Extracted material
▼
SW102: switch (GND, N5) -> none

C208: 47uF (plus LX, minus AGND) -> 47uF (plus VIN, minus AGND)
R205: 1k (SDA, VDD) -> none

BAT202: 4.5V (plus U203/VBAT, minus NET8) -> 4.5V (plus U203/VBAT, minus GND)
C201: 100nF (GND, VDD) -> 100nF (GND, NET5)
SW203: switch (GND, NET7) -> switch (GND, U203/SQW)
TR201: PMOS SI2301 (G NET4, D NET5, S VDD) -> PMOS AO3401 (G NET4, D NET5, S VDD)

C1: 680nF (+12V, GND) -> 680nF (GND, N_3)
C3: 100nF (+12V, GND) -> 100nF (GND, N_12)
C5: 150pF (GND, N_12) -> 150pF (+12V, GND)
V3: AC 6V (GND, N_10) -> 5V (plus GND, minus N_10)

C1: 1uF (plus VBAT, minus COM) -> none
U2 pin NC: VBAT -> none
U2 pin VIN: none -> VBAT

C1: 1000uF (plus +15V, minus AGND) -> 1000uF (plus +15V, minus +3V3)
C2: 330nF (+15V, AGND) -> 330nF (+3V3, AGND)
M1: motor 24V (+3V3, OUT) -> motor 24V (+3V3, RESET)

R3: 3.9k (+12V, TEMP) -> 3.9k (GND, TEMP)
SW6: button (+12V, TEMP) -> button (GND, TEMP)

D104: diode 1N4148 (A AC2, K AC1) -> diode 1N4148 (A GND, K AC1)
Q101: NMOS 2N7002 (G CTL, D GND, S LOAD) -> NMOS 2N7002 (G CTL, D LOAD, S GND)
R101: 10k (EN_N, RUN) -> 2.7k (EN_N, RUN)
▲
What you have to do
Exactly those lines that run from the start of the listing to the line containing "SW203: switch (GND, NET7)" should be output, and no others.

Response area
SW102: switch (GND, N5) -> none

C208: 47uF (plus LX, minus AGND) -> 47uF (plus VIN, minus AGND)
R205: 1k (SDA, VDD) -> none

BAT202: 4.5V (plus U203/VBAT, minus NET8) -> 4.5V (plus U203/VBAT, minus GND)
C201: 100nF (GND, VDD) -> 100nF (GND, NET5)
SW203: switch (GND, NET7) -> switch (GND, U203/SQW)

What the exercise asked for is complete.